DIRECTIONS FOR THIS TASK:
Rewrite all of the items below as a JSON list of strings, one string per line, skipping blank lines. Leave the pictures out.

DATASET EXTRACT:
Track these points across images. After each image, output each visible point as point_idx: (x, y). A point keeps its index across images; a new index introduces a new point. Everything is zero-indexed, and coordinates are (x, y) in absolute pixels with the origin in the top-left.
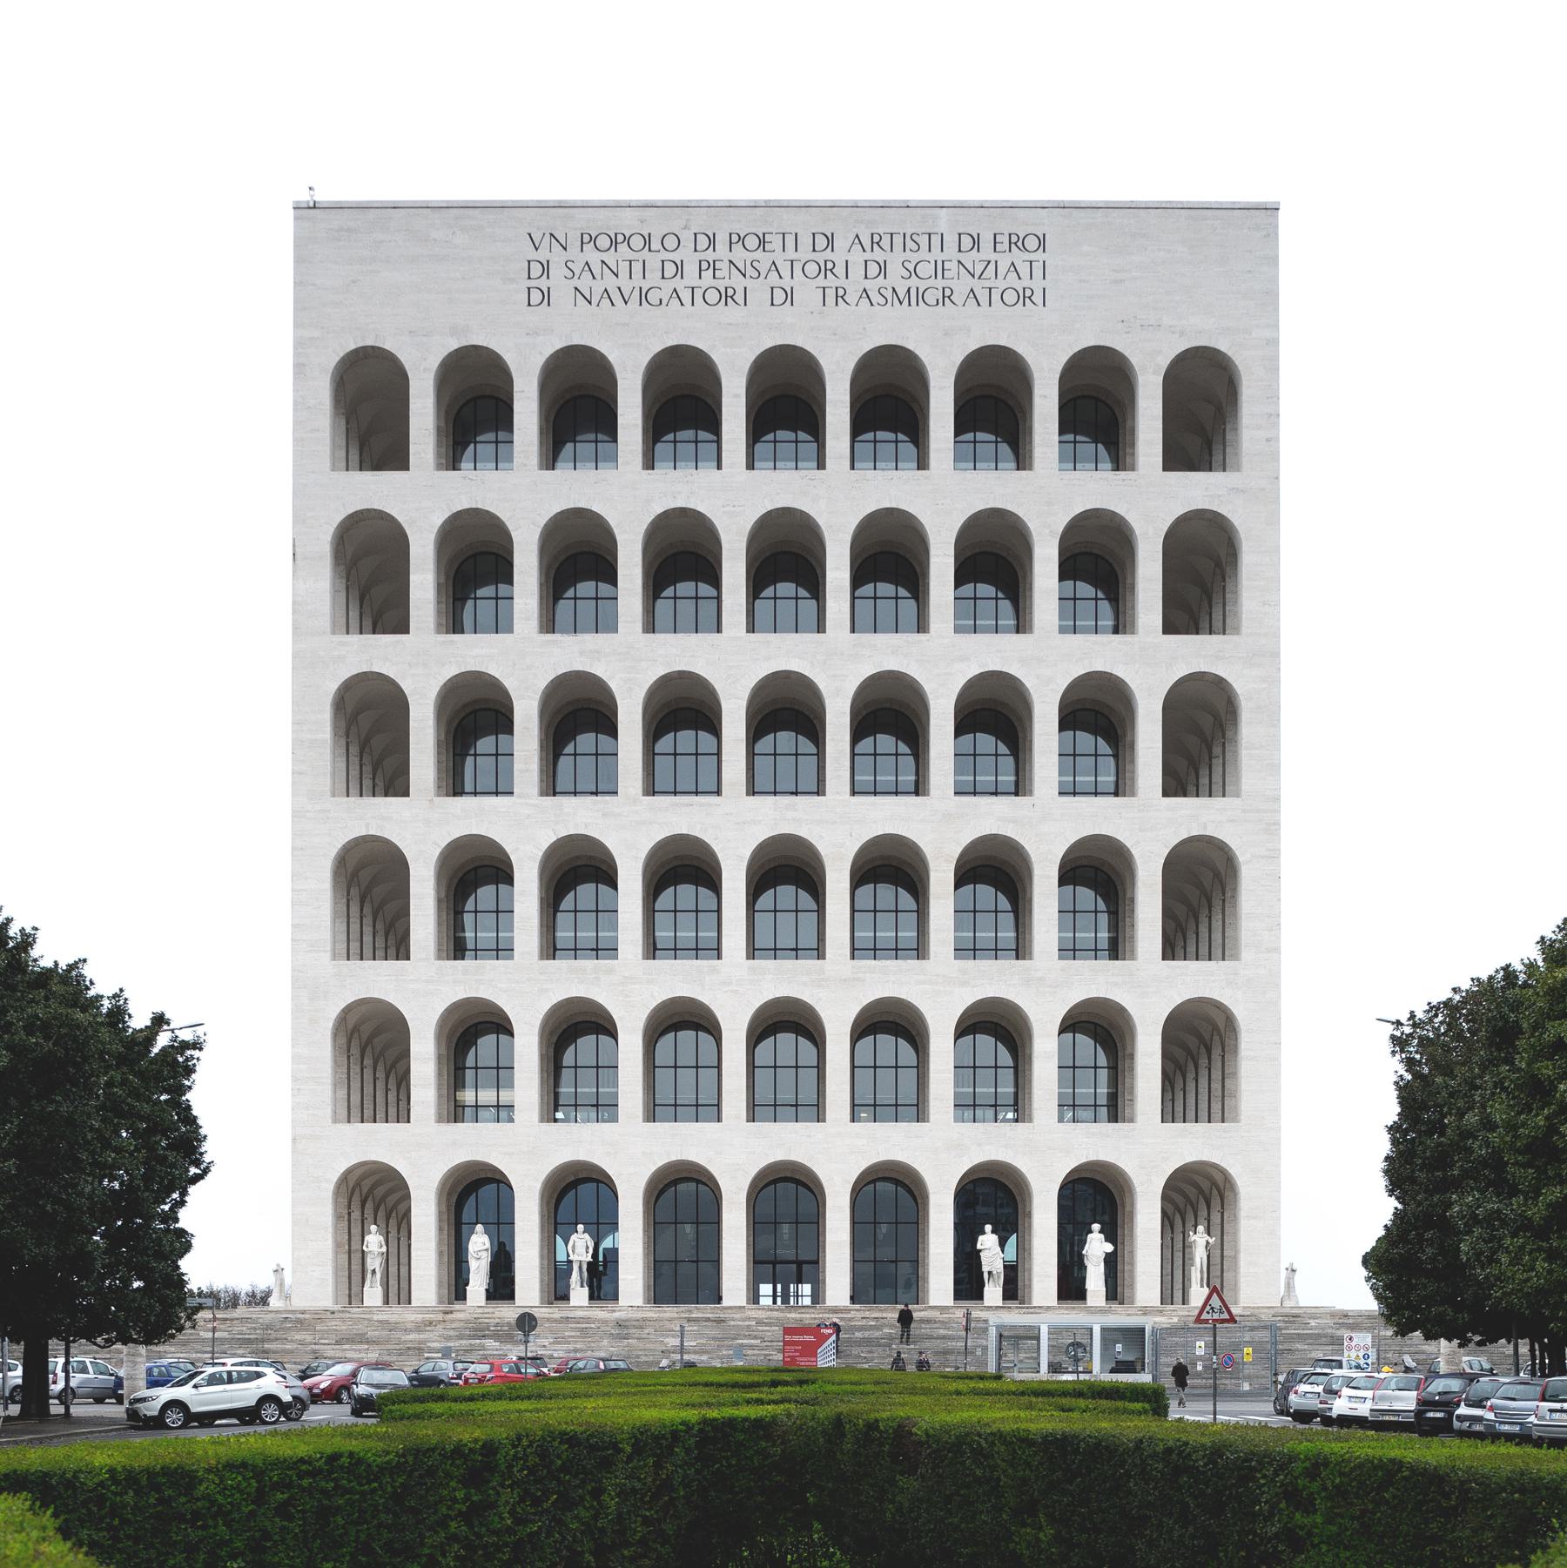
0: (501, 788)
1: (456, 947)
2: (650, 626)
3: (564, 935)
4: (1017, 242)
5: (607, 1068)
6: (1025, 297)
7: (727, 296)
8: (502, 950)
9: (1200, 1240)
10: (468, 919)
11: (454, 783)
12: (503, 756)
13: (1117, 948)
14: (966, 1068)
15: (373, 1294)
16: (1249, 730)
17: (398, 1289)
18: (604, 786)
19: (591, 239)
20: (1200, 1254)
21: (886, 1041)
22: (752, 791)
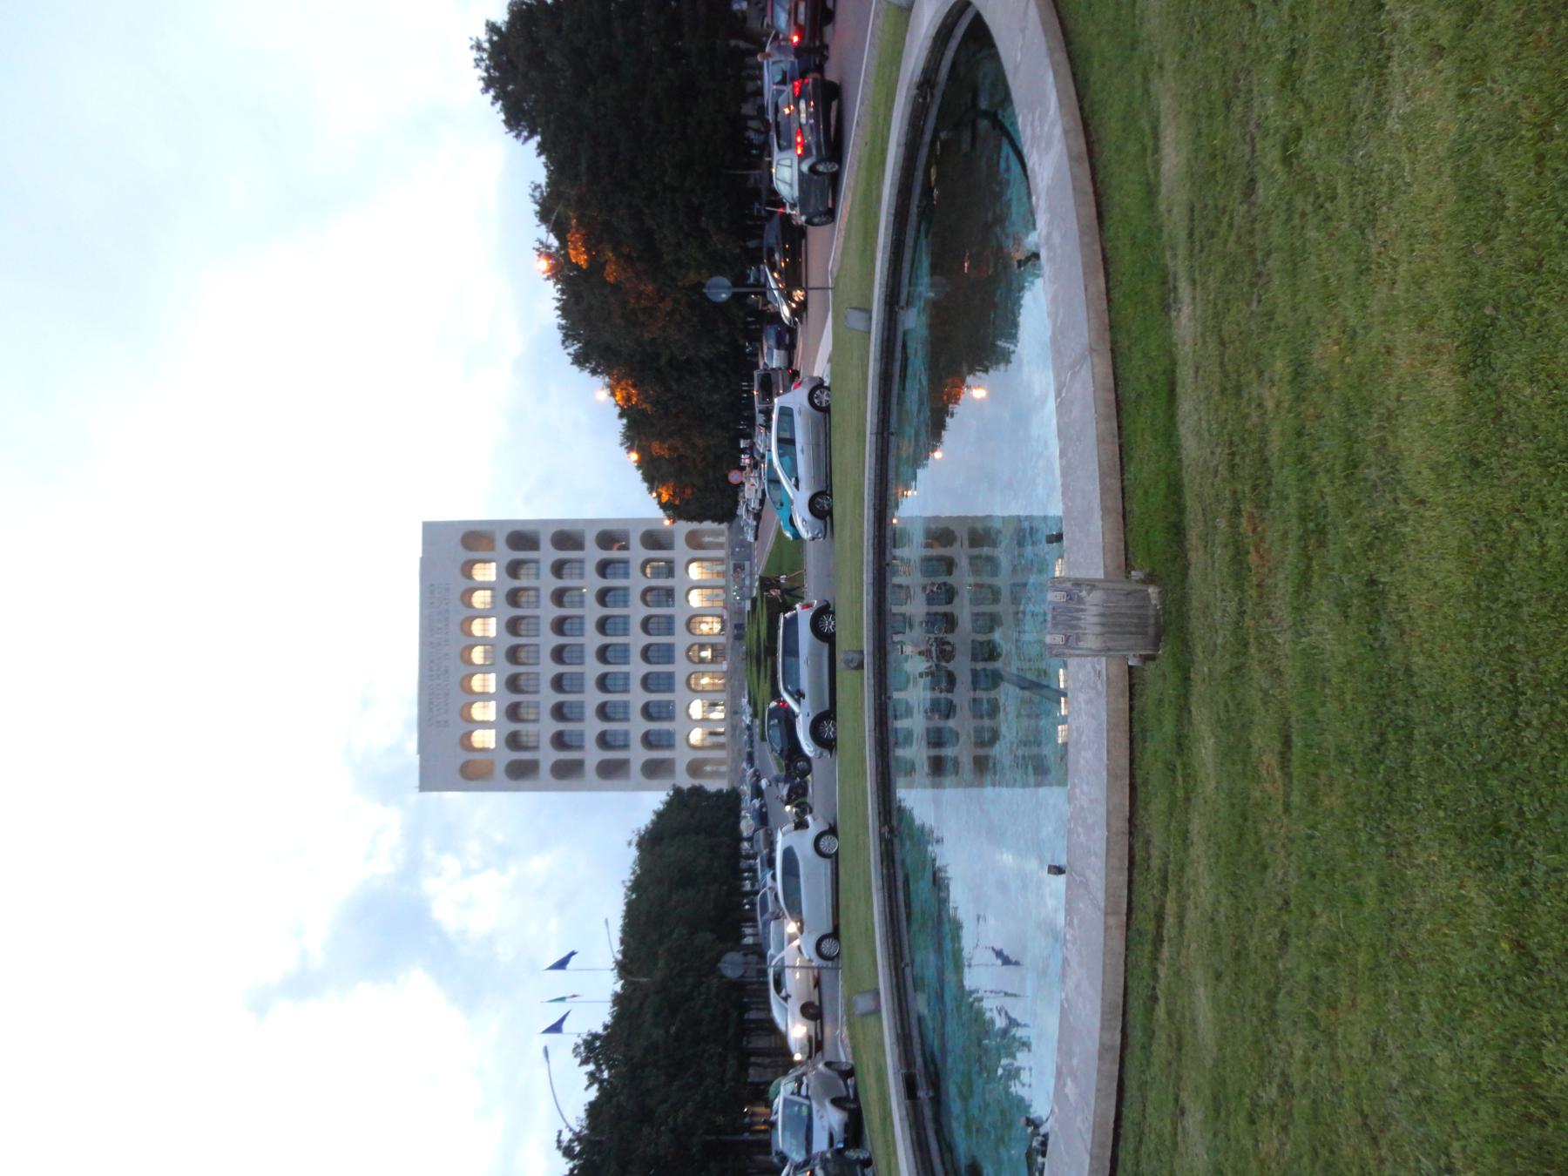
0: (581, 734)
1: (626, 746)
2: (537, 692)
3: (621, 716)
4: (432, 592)
5: (659, 704)
6: (447, 589)
7: (446, 672)
8: (626, 734)
9: (706, 539)
10: (618, 743)
11: (580, 747)
12: (572, 733)
13: (626, 562)
14: (659, 604)
15: (723, 769)
16: (566, 528)
17: (720, 762)
18: (581, 705)
19: (431, 710)
20: (711, 539)
21: (650, 626)
22: (582, 663)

TASK OUTPUT:
[
  "Track these points across images. After each image, output each visible point as point_idx: (x, y). A point keeps its index across images; a new index introduces a new point. Everything is zero-indexed, and coordinates are (x, y) in absolute pixels with the origin in the top-left.",
  "0: (501, 788)",
  "1: (456, 947)",
  "2: (650, 626)",
  "3: (564, 935)",
  "4: (1017, 242)",
  "5: (607, 1068)",
  "6: (1025, 297)",
  "7: (727, 296)",
  "8: (502, 950)",
  "9: (1200, 1240)",
  "10: (468, 919)",
  "11: (454, 783)",
  "12: (503, 756)",
  "13: (1117, 948)",
  "14: (966, 1068)",
  "15: (373, 1294)",
  "16: (1249, 730)",
  "17: (398, 1289)",
  "18: (604, 786)",
  "19: (591, 239)",
  "20: (1200, 1254)",
  "21: (886, 1041)",
  "22: (752, 791)",
  "0: (581, 734)",
  "1: (626, 746)",
  "2: (537, 692)",
  "3: (621, 716)",
  "4: (432, 592)",
  "5: (659, 704)",
  "6: (447, 589)",
  "7: (446, 672)",
  "8: (626, 734)",
  "9: (706, 539)",
  "10: (618, 743)",
  "11: (580, 747)",
  "12: (572, 733)",
  "13: (626, 562)",
  "14: (659, 604)",
  "15: (723, 769)",
  "16: (566, 528)",
  "17: (720, 762)",
  "18: (581, 705)",
  "19: (431, 710)",
  "20: (711, 539)",
  "21: (650, 626)",
  "22: (582, 663)"
]